** begin Available records **

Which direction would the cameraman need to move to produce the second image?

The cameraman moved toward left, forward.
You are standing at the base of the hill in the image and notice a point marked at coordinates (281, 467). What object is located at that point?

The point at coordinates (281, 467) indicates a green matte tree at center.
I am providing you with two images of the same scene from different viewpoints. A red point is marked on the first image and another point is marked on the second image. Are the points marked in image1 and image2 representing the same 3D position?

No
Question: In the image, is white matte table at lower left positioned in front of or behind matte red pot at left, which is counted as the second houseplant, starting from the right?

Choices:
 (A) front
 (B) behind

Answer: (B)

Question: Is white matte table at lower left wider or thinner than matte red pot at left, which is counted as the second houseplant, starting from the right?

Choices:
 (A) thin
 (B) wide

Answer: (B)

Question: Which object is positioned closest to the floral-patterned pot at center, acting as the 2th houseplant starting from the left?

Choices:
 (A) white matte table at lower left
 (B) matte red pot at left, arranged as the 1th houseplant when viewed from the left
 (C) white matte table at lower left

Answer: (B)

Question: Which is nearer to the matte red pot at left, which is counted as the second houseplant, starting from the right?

** end Available records **

(Exercise) Pick out every line in the items above that contains the string "starting". Case counts.

(Task response)
Question: In the image, is white matte table at lower left positioned in front of or behind matte red pot at left, which is counted as the second houseplant, starting from the right?
Question: Is white matte table at lower left wider or thinner than matte red pot at left, which is counted as the second houseplant, starting from the right?
Question: Which object is positioned closest to the floral-patterned pot at center, acting as the 2th houseplant starting from the left?
Question: Which is nearer to the matte red pot at left, which is counted as the second houseplant, starting from the right?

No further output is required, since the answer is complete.